ACTION ITEM
Which lines of the records below contain the word "ellipse"? Copy each of them out.

(Multi-step shape changes)
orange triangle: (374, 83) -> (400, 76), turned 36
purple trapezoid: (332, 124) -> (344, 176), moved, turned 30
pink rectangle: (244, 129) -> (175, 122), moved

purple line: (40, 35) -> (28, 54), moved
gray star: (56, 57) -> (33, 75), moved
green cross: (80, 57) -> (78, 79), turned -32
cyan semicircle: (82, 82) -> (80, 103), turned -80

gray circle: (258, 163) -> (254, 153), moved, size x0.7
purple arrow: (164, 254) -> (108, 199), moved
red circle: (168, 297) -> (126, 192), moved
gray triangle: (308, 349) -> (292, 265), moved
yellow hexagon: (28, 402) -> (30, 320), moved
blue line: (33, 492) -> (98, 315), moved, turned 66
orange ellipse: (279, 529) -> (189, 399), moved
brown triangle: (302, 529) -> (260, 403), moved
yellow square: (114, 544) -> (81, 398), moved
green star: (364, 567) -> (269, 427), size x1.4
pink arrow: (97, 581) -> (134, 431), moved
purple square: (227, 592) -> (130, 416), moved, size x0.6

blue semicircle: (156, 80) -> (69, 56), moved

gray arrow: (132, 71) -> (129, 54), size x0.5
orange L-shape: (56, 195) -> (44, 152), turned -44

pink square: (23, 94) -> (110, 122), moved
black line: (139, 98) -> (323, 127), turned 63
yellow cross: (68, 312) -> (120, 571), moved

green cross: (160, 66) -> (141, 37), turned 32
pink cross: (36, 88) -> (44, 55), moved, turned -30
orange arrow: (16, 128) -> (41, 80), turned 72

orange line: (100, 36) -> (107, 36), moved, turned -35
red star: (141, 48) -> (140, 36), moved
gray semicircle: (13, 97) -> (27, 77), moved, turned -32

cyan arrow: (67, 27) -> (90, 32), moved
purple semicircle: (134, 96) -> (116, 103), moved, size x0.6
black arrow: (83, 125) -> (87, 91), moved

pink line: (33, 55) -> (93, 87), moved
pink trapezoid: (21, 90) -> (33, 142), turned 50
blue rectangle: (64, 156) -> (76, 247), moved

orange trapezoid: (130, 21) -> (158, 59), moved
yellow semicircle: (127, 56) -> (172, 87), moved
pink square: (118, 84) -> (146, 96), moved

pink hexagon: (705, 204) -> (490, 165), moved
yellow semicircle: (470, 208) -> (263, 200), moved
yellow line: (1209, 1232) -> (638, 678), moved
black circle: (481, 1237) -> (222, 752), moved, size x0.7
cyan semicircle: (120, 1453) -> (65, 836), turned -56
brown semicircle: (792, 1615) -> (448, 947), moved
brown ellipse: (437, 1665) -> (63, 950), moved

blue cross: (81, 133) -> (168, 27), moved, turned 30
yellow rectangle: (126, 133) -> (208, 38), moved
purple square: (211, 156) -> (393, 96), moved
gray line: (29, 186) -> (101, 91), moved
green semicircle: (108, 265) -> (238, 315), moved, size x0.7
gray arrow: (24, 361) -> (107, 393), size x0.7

ANSWER BELOW
orange ellipse: (279, 529) -> (189, 399), moved
brown ellipse: (437, 1665) -> (63, 950), moved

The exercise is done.